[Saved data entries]

┏━━

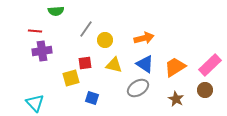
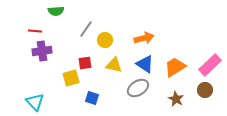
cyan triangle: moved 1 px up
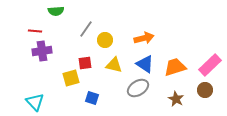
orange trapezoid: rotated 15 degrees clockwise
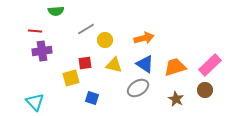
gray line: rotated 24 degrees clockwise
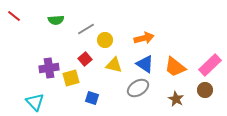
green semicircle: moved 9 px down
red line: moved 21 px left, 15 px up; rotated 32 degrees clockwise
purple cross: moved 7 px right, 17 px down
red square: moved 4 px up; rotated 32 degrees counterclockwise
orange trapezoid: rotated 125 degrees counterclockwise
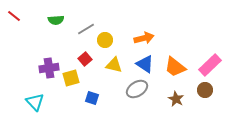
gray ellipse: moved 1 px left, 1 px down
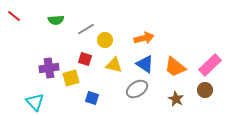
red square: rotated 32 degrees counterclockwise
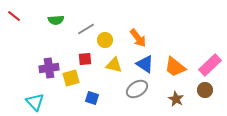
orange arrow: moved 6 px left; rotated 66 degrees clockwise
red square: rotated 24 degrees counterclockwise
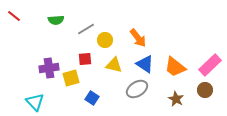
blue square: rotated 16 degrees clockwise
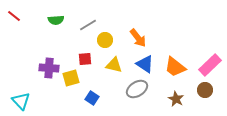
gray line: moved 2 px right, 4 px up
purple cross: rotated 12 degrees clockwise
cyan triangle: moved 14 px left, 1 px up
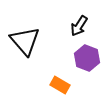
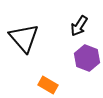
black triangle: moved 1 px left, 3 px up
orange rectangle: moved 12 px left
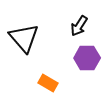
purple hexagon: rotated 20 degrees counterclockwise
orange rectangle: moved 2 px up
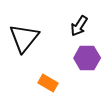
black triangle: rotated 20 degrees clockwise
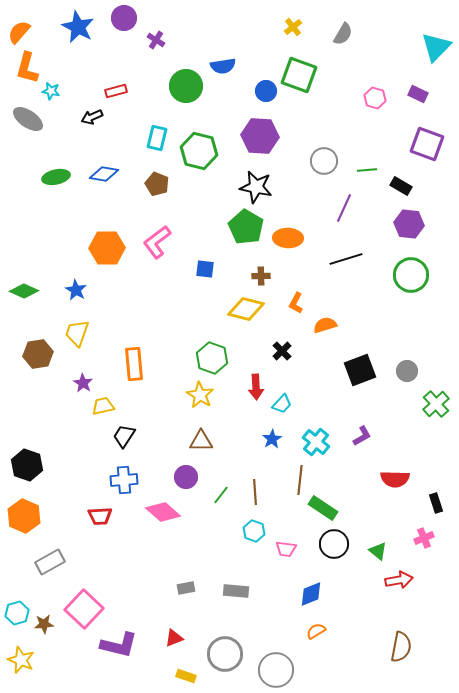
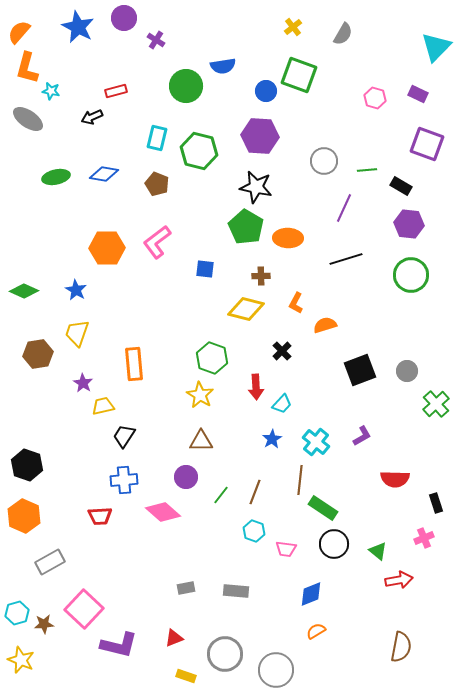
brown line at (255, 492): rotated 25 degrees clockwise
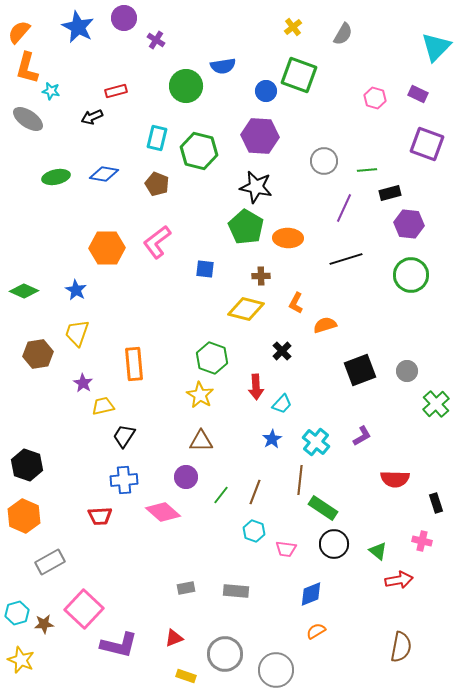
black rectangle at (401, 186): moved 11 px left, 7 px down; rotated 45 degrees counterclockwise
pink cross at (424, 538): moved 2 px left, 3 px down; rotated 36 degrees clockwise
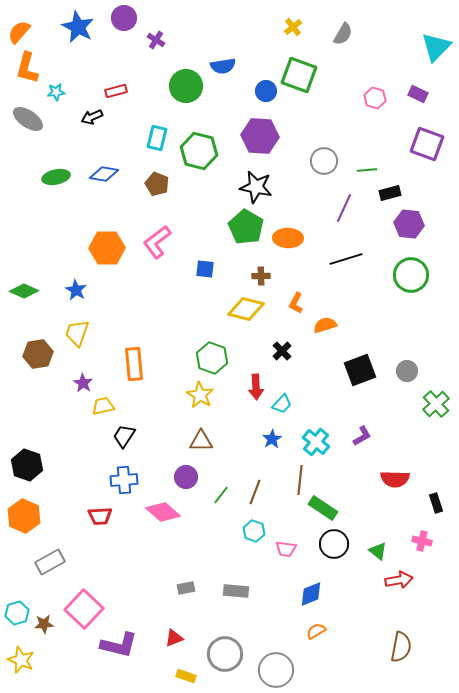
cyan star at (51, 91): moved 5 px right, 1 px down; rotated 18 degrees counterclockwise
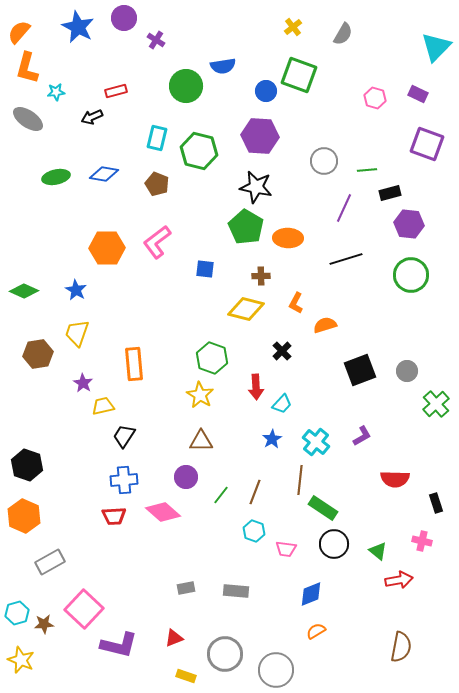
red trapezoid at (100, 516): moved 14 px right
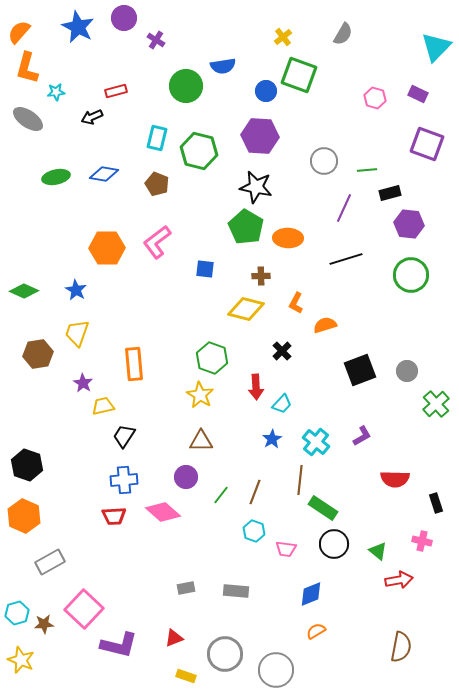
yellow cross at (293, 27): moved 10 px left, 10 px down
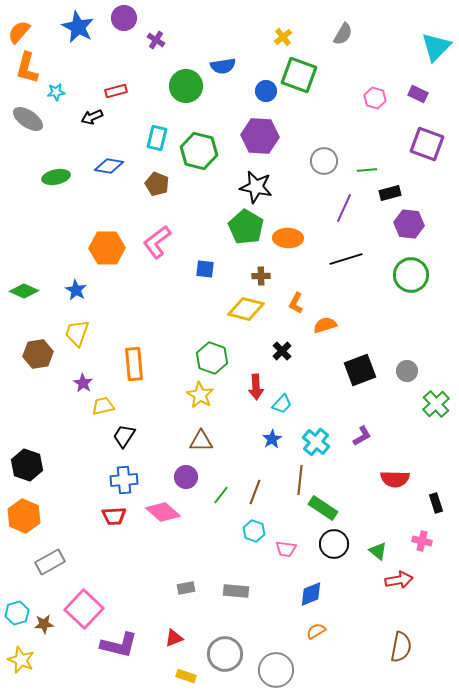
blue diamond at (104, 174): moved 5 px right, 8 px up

┗━━

- [What is asked]
Write out every line of the material above word for word, omitting the pictures.

- [Finished task]
cyan triangle: moved 1 px up
orange trapezoid: rotated 15 degrees clockwise
gray line: rotated 24 degrees clockwise
green semicircle: moved 9 px down
red line: moved 21 px left, 15 px up; rotated 32 degrees clockwise
purple cross: moved 7 px right, 17 px down
red square: moved 4 px up; rotated 32 degrees counterclockwise
orange trapezoid: rotated 125 degrees counterclockwise
gray ellipse: moved 1 px left, 1 px down
red square: rotated 32 degrees counterclockwise
orange arrow: moved 6 px left; rotated 66 degrees clockwise
red square: rotated 24 degrees counterclockwise
blue square: rotated 16 degrees clockwise
gray line: moved 2 px right, 4 px up
purple cross: rotated 12 degrees clockwise
cyan triangle: moved 14 px left, 1 px up
black triangle: moved 1 px left, 3 px up
orange rectangle: moved 12 px left
purple hexagon: rotated 20 degrees counterclockwise
orange rectangle: moved 2 px up
black triangle: rotated 20 degrees clockwise
brown line at (255, 492): rotated 25 degrees clockwise
black rectangle at (401, 186): moved 11 px left, 7 px down; rotated 45 degrees counterclockwise
pink cross at (424, 538): moved 2 px left, 3 px down; rotated 36 degrees clockwise
cyan star at (51, 91): moved 5 px right, 1 px down; rotated 18 degrees counterclockwise
red trapezoid at (100, 516): moved 14 px right
yellow cross at (293, 27): moved 10 px left, 10 px down
blue diamond at (104, 174): moved 5 px right, 8 px up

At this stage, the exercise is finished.